DATA PROVIDED Start Marker

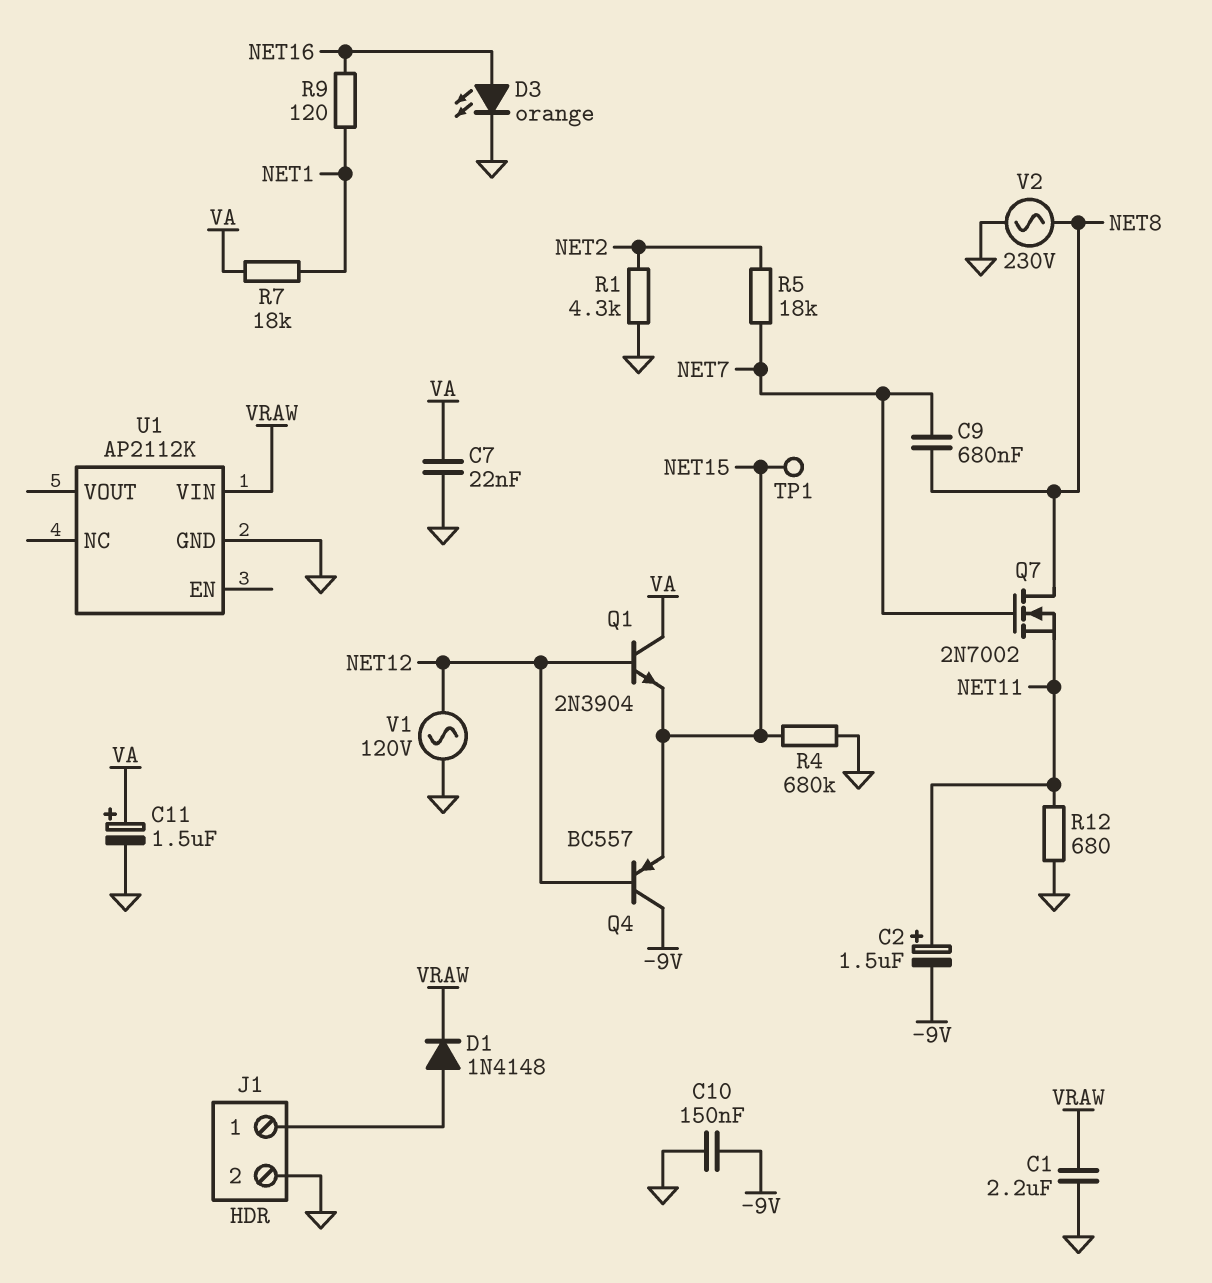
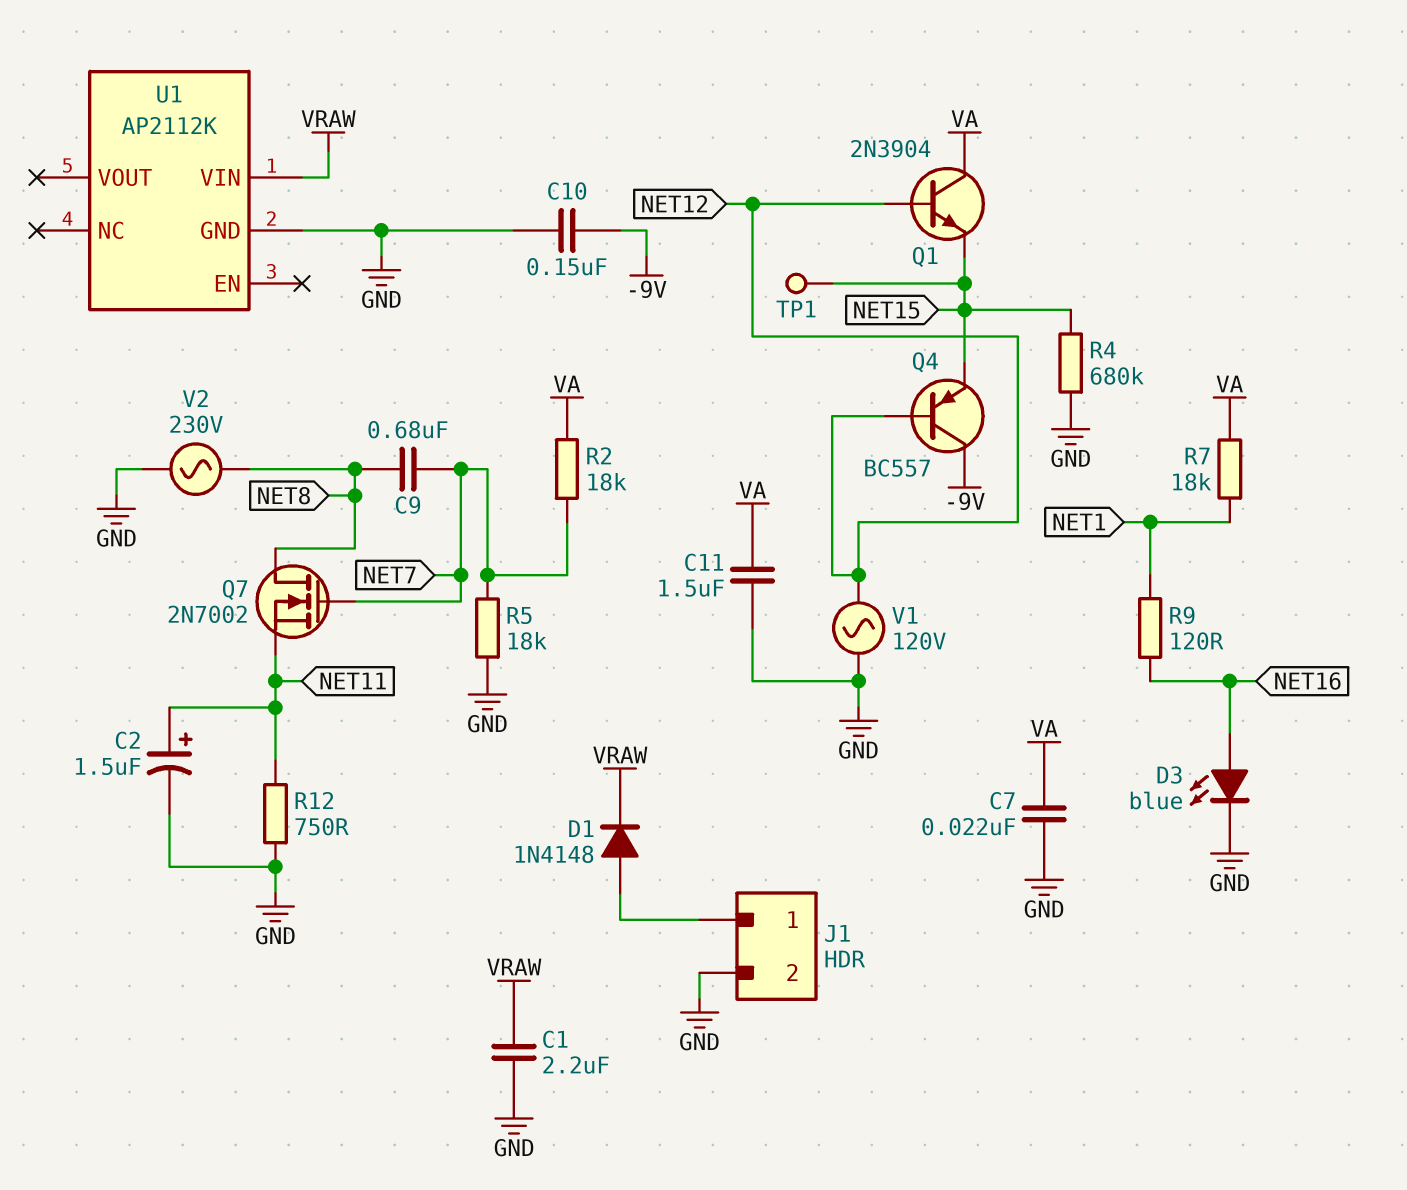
C2: 1.5uF (plus NET11, minus -9V) -> 1.5uF (plus NET11, minus GND)
C11: 1.5uF (plus VA, minus GND) -> 1.5uF (GND, VA)
D3: LED orange (A NET16, K GND) -> LED blue (A NET16, K GND)
R1: 4.3k (GND, NET2) -> none
R2: none -> 18k (NET7, VA)
R5: 18k (NET2, NET7) -> 18k (GND, NET7)
R12: 680 (GND, NET11) -> 750 (GND, NET11)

DATA PROVIDED End Marker

Lines containing the word "none" must all be returned from the material above.

● **WRITTEN RESPONSE**:
R1: 4.3k (GND, NET2) -> none
R2: none -> 18k (NET7, VA)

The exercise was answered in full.